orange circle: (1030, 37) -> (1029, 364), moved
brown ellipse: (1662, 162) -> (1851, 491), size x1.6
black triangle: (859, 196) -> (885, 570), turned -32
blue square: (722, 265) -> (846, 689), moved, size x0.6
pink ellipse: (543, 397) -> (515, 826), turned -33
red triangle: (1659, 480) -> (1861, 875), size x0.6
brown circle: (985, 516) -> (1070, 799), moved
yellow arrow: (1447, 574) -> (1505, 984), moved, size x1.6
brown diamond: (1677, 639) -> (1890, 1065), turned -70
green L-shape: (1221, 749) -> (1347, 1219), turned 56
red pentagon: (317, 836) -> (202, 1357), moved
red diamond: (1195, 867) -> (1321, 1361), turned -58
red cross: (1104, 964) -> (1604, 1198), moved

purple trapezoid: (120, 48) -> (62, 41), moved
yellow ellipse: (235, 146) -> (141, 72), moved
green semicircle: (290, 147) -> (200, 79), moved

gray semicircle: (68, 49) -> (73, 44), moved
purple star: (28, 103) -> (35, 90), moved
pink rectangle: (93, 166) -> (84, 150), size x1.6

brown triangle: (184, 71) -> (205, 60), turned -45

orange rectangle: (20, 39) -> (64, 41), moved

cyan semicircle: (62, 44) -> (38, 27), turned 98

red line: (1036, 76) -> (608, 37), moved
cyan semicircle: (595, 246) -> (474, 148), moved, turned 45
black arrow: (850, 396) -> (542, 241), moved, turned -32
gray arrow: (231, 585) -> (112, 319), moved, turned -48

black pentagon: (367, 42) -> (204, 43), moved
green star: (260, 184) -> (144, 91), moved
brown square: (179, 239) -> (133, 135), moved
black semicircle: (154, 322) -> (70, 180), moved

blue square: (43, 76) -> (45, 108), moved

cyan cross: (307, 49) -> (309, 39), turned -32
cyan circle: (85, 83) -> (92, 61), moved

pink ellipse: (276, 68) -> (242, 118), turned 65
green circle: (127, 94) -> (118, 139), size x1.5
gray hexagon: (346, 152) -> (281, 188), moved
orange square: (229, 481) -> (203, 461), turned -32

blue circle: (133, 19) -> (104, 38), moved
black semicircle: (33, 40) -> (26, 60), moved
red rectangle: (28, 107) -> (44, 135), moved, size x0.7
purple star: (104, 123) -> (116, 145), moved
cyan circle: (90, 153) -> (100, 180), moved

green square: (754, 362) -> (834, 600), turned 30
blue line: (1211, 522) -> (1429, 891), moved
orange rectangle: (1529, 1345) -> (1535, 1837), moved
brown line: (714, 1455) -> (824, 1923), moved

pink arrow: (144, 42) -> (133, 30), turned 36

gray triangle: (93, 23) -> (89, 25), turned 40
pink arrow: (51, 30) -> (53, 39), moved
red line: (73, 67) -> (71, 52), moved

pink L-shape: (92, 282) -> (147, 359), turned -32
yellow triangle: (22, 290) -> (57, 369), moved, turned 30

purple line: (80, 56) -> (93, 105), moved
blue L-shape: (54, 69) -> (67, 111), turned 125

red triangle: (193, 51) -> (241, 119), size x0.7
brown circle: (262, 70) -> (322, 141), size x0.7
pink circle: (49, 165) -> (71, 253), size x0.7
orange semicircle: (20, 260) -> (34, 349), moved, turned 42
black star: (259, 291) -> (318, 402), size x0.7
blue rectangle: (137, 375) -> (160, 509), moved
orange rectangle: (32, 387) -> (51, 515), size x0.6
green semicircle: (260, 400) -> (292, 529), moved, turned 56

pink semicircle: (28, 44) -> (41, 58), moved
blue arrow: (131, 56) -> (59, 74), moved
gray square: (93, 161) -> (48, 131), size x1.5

Problem statement - Extract, word for word, each line of the listing above.

Reply -
orange circle: (1030, 37) -> (1029, 364), moved
brown ellipse: (1662, 162) -> (1851, 491), size x1.6
black triangle: (859, 196) -> (885, 570), turned -32
blue square: (722, 265) -> (846, 689), moved, size x0.6
pink ellipse: (543, 397) -> (515, 826), turned -33
red triangle: (1659, 480) -> (1861, 875), size x0.6
brown circle: (985, 516) -> (1070, 799), moved
yellow arrow: (1447, 574) -> (1505, 984), moved, size x1.6
brown diamond: (1677, 639) -> (1890, 1065), turned -70
green L-shape: (1221, 749) -> (1347, 1219), turned 56
red pentagon: (317, 836) -> (202, 1357), moved
red diamond: (1195, 867) -> (1321, 1361), turned -58
red cross: (1104, 964) -> (1604, 1198), moved

purple trapezoid: (120, 48) -> (62, 41), moved
yellow ellipse: (235, 146) -> (141, 72), moved
green semicircle: (290, 147) -> (200, 79), moved

gray semicircle: (68, 49) -> (73, 44), moved
purple star: (28, 103) -> (35, 90), moved
pink rectangle: (93, 166) -> (84, 150), size x1.6

brown triangle: (184, 71) -> (205, 60), turned -45

orange rectangle: (20, 39) -> (64, 41), moved

cyan semicircle: (62, 44) -> (38, 27), turned 98

red line: (1036, 76) -> (608, 37), moved
cyan semicircle: (595, 246) -> (474, 148), moved, turned 45
black arrow: (850, 396) -> (542, 241), moved, turned -32
gray arrow: (231, 585) -> (112, 319), moved, turned -48

black pentagon: (367, 42) -> (204, 43), moved
green star: (260, 184) -> (144, 91), moved
brown square: (179, 239) -> (133, 135), moved
black semicircle: (154, 322) -> (70, 180), moved

blue square: (43, 76) -> (45, 108), moved

cyan cross: (307, 49) -> (309, 39), turned -32
cyan circle: (85, 83) -> (92, 61), moved

pink ellipse: (276, 68) -> (242, 118), turned 65
green circle: (127, 94) -> (118, 139), size x1.5
gray hexagon: (346, 152) -> (281, 188), moved
orange square: (229, 481) -> (203, 461), turned -32

blue circle: (133, 19) -> (104, 38), moved
black semicircle: (33, 40) -> (26, 60), moved
red rectangle: (28, 107) -> (44, 135), moved, size x0.7
purple star: (104, 123) -> (116, 145), moved
cyan circle: (90, 153) -> (100, 180), moved

green square: (754, 362) -> (834, 600), turned 30
blue line: (1211, 522) -> (1429, 891), moved
orange rectangle: (1529, 1345) -> (1535, 1837), moved
brown line: (714, 1455) -> (824, 1923), moved

pink arrow: (144, 42) -> (133, 30), turned 36

gray triangle: (93, 23) -> (89, 25), turned 40
pink arrow: (51, 30) -> (53, 39), moved
red line: (73, 67) -> (71, 52), moved

pink L-shape: (92, 282) -> (147, 359), turned -32
yellow triangle: (22, 290) -> (57, 369), moved, turned 30

purple line: (80, 56) -> (93, 105), moved
blue L-shape: (54, 69) -> (67, 111), turned 125

red triangle: (193, 51) -> (241, 119), size x0.7
brown circle: (262, 70) -> (322, 141), size x0.7
pink circle: (49, 165) -> (71, 253), size x0.7
orange semicircle: (20, 260) -> (34, 349), moved, turned 42
black star: (259, 291) -> (318, 402), size x0.7
blue rectangle: (137, 375) -> (160, 509), moved
orange rectangle: (32, 387) -> (51, 515), size x0.6
green semicircle: (260, 400) -> (292, 529), moved, turned 56

pink semicircle: (28, 44) -> (41, 58), moved
blue arrow: (131, 56) -> (59, 74), moved
gray square: (93, 161) -> (48, 131), size x1.5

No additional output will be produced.